Data extracted from a collection
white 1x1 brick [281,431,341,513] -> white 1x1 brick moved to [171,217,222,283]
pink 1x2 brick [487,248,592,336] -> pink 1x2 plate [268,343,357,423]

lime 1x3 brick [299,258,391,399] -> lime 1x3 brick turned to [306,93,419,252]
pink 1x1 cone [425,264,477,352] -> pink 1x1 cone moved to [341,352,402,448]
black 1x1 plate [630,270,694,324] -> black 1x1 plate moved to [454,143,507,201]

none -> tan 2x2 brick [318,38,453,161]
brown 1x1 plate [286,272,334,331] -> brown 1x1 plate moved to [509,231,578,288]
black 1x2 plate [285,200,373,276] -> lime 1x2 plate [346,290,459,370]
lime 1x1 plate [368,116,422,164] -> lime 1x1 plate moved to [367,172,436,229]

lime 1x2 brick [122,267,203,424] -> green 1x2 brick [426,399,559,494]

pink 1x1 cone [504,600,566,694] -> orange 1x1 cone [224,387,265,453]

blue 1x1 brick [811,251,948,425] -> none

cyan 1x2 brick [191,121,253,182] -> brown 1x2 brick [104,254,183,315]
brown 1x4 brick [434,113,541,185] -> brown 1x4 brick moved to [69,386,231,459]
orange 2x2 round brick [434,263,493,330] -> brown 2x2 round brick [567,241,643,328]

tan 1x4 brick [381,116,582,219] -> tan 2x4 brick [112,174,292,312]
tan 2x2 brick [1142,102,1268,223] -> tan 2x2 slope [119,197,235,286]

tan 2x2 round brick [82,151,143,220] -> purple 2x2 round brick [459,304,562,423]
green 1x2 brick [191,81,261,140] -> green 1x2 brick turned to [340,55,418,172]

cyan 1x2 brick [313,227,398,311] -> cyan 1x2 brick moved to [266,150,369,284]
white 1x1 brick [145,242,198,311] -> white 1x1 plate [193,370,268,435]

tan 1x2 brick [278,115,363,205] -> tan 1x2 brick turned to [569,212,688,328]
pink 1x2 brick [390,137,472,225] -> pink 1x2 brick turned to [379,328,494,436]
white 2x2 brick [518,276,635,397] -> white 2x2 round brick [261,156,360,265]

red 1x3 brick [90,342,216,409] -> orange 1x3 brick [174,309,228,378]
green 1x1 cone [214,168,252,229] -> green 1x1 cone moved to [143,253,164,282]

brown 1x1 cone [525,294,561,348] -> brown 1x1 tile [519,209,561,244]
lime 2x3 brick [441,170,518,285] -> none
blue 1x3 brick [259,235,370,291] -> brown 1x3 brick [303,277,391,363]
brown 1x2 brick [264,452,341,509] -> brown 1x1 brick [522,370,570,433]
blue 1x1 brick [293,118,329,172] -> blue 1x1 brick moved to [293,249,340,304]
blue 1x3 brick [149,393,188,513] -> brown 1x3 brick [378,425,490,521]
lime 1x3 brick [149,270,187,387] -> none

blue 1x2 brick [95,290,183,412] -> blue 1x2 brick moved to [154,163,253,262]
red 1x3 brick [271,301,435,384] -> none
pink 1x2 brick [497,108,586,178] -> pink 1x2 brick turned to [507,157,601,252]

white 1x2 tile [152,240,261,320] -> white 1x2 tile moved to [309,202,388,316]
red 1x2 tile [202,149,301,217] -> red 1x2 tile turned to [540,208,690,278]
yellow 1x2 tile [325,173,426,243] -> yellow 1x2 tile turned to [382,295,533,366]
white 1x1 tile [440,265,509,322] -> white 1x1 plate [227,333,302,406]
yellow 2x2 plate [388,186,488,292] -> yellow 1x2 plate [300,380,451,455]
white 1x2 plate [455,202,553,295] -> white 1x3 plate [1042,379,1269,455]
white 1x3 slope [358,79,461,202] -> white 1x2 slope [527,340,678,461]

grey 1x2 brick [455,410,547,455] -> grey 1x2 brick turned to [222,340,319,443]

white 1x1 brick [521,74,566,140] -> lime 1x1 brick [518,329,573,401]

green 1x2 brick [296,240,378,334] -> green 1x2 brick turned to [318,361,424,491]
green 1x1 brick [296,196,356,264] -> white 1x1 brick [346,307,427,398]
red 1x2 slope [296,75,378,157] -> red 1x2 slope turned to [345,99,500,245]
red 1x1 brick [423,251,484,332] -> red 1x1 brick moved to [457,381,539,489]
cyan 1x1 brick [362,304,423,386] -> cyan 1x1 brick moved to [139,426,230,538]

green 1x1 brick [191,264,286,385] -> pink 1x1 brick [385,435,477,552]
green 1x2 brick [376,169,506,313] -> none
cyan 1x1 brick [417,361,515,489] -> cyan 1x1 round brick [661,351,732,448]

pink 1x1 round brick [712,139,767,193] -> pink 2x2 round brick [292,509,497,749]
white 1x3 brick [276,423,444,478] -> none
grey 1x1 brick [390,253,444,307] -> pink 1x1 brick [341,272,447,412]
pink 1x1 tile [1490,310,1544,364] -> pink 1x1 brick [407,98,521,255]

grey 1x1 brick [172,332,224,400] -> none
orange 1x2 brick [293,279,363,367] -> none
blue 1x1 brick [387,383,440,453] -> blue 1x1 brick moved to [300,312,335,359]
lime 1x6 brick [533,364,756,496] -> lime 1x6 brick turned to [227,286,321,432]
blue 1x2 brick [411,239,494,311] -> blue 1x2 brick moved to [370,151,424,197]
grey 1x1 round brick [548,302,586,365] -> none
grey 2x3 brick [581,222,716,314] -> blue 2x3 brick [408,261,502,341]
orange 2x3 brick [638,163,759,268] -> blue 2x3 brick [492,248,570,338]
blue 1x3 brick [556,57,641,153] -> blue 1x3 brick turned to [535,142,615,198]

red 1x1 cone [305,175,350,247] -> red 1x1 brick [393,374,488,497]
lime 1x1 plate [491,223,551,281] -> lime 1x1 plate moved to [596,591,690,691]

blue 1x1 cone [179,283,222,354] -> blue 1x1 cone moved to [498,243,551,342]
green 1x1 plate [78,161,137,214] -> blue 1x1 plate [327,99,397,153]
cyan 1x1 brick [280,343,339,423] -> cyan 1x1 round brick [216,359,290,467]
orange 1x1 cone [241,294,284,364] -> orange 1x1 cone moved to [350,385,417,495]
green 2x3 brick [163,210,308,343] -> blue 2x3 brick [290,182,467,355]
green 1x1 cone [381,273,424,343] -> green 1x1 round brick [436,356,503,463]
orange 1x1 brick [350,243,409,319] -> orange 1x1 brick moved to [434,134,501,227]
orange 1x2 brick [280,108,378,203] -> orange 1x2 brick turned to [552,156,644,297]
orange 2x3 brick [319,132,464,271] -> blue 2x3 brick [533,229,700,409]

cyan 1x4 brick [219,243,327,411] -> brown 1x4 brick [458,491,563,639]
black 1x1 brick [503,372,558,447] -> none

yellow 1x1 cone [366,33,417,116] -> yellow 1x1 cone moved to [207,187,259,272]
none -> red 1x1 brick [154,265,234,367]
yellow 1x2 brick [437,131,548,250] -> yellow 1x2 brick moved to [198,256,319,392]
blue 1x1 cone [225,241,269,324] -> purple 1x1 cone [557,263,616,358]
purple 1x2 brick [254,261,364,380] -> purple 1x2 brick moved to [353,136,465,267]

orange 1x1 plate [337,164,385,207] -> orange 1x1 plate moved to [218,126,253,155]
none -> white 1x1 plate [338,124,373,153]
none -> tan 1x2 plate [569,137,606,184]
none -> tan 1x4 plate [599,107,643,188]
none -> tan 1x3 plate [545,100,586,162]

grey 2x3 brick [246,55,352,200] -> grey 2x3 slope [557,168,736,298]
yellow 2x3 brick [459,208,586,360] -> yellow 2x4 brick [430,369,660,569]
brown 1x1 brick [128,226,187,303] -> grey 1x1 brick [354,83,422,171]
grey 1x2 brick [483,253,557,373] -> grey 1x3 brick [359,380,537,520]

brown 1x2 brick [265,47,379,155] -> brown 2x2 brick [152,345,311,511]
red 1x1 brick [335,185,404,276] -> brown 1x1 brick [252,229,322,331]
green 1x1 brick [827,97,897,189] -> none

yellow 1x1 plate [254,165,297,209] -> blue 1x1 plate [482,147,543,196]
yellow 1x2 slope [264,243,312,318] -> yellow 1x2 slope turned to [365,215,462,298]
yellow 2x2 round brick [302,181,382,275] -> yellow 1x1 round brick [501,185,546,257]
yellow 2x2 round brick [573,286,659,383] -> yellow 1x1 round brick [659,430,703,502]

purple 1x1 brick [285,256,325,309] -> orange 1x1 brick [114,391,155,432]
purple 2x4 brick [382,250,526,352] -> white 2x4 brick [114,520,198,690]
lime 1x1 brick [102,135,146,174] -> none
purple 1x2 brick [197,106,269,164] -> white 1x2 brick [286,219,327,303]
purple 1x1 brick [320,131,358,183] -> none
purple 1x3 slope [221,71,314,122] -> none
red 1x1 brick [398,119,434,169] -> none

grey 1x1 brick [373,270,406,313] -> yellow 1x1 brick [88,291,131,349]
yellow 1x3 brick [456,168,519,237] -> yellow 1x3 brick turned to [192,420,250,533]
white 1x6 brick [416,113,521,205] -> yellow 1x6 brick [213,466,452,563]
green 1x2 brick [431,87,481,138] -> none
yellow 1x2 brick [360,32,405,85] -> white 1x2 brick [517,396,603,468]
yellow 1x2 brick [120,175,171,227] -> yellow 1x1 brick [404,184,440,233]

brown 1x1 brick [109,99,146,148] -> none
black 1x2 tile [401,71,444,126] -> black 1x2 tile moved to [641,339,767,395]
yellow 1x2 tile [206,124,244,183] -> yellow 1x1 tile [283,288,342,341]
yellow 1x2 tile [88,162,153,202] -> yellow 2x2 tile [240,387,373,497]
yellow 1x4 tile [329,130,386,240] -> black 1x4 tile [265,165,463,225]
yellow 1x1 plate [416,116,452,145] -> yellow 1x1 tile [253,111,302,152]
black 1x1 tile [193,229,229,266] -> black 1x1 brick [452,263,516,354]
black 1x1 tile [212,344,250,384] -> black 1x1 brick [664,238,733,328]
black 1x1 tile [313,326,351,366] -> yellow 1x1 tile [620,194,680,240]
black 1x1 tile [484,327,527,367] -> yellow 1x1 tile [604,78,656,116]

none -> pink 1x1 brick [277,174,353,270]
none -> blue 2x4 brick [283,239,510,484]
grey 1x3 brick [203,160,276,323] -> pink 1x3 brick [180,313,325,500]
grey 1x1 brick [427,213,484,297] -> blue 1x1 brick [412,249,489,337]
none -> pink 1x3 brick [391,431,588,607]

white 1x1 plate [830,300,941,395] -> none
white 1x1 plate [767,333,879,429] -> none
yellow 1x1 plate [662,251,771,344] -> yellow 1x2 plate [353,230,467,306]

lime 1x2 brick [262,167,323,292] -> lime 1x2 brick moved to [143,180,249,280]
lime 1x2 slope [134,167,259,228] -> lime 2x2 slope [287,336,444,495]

• **WHAT YOU SHOULD DO**: What is needed is each line of the entries that contains the word "cyan".

• **RESPONSE BOX**:
cyan 1x2 brick [191,121,253,182] -> brown 1x2 brick [104,254,183,315]
cyan 1x2 brick [313,227,398,311] -> cyan 1x2 brick moved to [266,150,369,284]
cyan 1x1 brick [362,304,423,386] -> cyan 1x1 brick moved to [139,426,230,538]
cyan 1x1 brick [417,361,515,489] -> cyan 1x1 round brick [661,351,732,448]
cyan 1x1 brick [280,343,339,423] -> cyan 1x1 round brick [216,359,290,467]
cyan 1x4 brick [219,243,327,411] -> brown 1x4 brick [458,491,563,639]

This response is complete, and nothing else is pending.